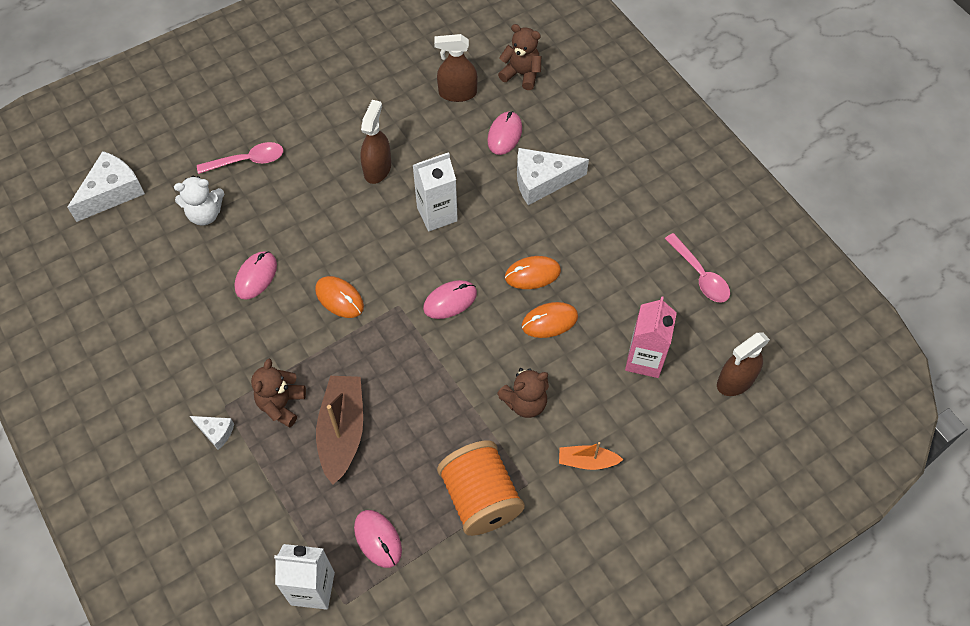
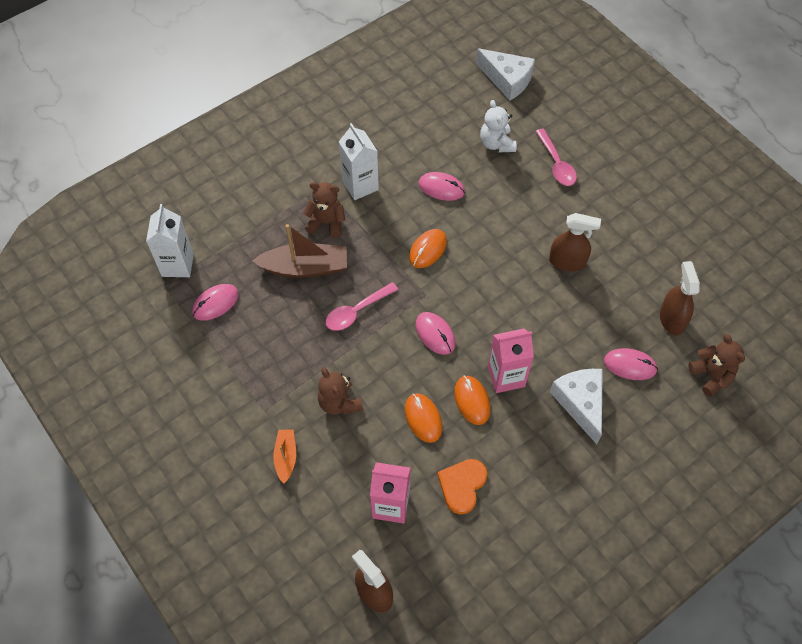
camera: 85 degrees right, 0 degrees up
(216, 432) = (301, 184): white cheese -> none
(437, 214) = (525, 315): white carton -> white carton (360, 185)
(480, 498) = (250, 374): orange spool -> none
(507, 240) = (506, 376): none -> pink carton
(521, 74) = (711, 375): brown teddy bear -> brown teddy bear turned 45 degrees counterclockwise
(625, 293) = (462, 485): none -> orange heart
(700, 275) = (492, 559): pink spoon -> pink spoon (356, 311)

REQUIREMENT:
Tally the lines of the material above that include the string "orange", then give only the tally.

RESULT FOR THIS TASK:
2